Nothing but the lines below from the one with "C201: 100pF (FB, VP) -> 100pF (AMP, FB)" through the one with "L201: 68mH (GND, OUT) -> none" should be output, each exactly as given, and no pictures.

──────── GIVEN RECORDS ────────

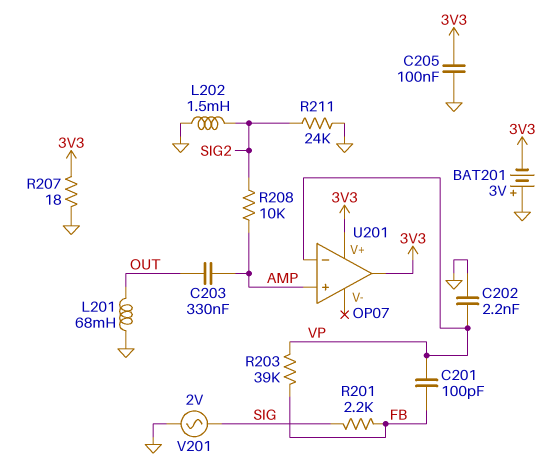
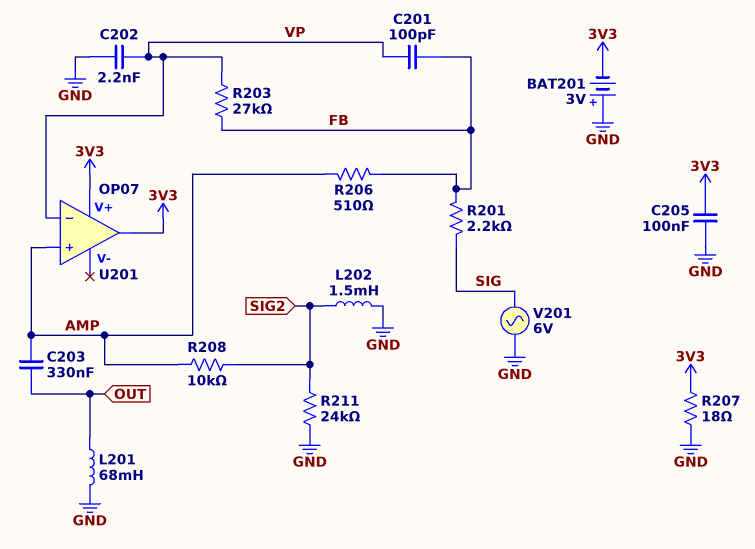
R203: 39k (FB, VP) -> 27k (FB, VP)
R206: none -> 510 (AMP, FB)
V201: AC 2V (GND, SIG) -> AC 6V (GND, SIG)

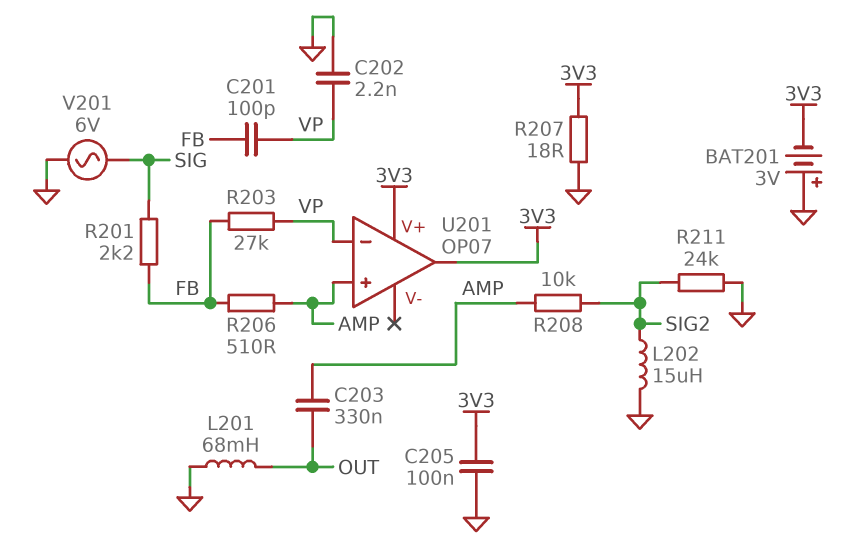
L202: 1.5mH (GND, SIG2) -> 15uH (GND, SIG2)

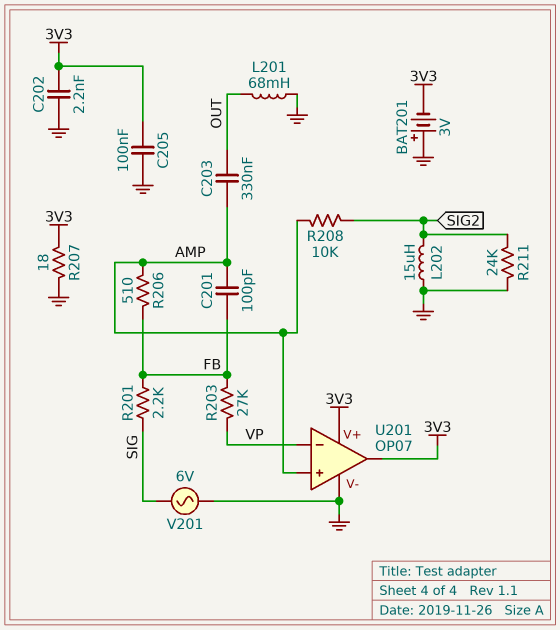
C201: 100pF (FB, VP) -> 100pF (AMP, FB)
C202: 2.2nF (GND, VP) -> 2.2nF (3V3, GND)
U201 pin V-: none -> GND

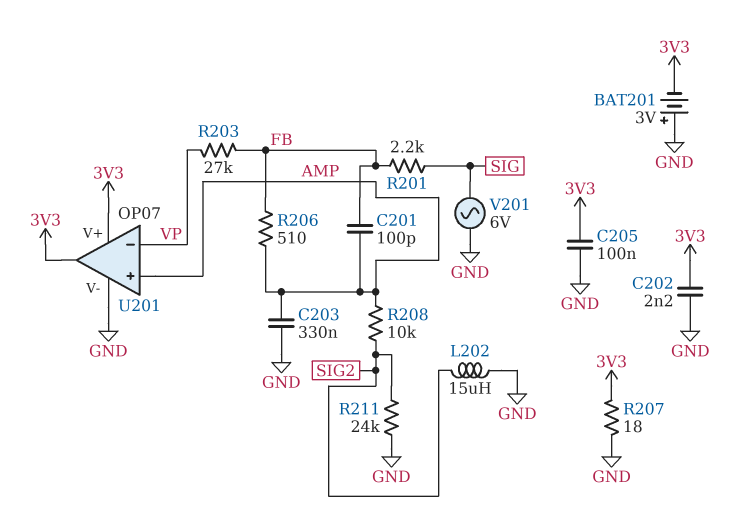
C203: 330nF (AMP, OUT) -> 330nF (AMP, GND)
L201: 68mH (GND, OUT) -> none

────────
──────── GIVEN RECORDS ────────

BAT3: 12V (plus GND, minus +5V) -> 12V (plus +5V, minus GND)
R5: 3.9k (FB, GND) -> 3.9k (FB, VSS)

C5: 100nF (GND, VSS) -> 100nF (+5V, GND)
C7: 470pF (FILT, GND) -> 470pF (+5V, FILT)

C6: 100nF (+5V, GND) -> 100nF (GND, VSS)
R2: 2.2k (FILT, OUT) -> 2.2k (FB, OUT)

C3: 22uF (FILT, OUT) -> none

────────

- SOLUTION TO THE PROBLEM:
C201: 100pF (FB, VP) -> 100pF (AMP, FB)
C202: 2.2nF (GND, VP) -> 2.2nF (3V3, GND)
U201 pin V-: none -> GND

C203: 330nF (AMP, OUT) -> 330nF (AMP, GND)
L201: 68mH (GND, OUT) -> none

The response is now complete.